Aim of the exercise: Below are several records. Retype exactly those lines running from the one with "GPS: L76K -> NEO-6M" through the one with "IR pin OUT: GP8 -> GP17", end lines included, and no others.

*** Information supplied Section Begins ***

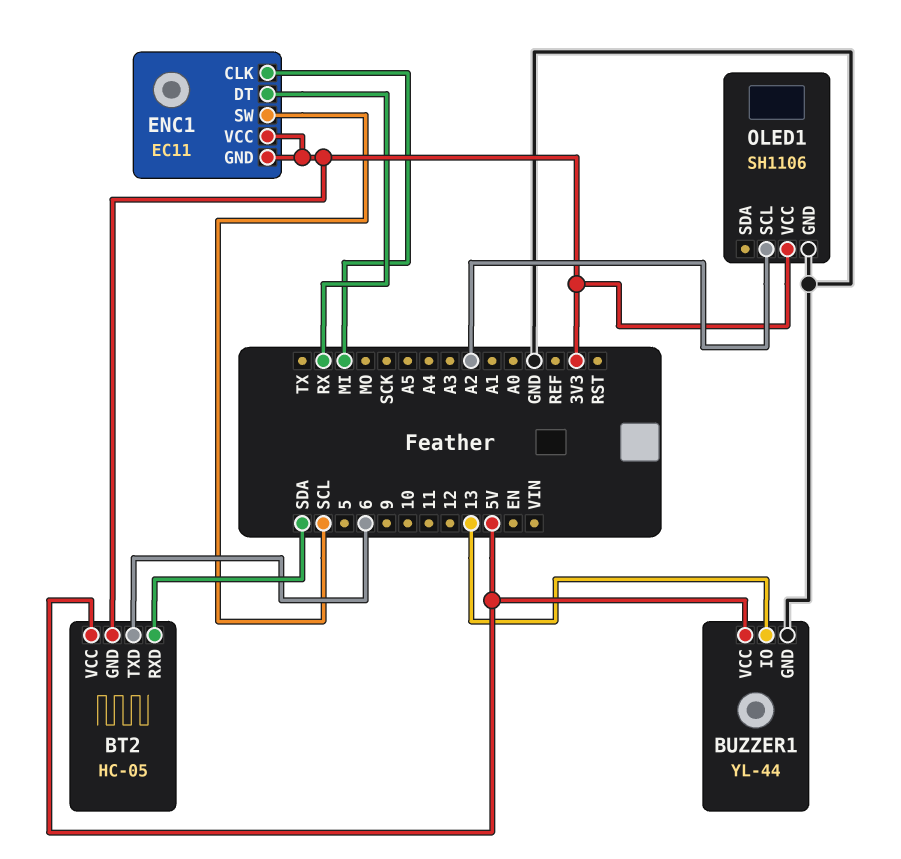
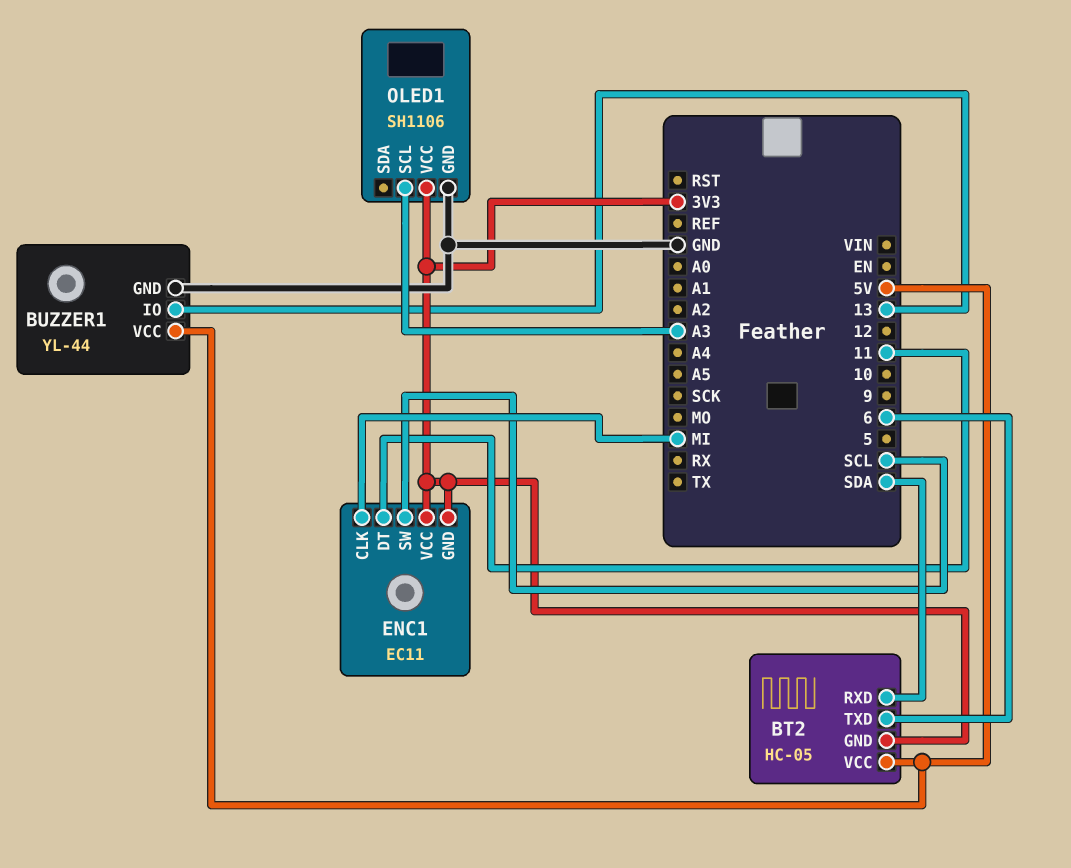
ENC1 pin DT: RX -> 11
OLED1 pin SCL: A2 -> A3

*** Information supplied Section Ends ***
*** Information supplied Section Begins ***

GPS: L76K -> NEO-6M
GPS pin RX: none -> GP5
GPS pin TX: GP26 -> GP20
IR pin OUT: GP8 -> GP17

*** Information supplied Section Ends ***

Response area:
GPS: L76K -> NEO-6M
GPS pin RX: none -> GP5
GPS pin TX: GP26 -> GP20
IR pin OUT: GP8 -> GP17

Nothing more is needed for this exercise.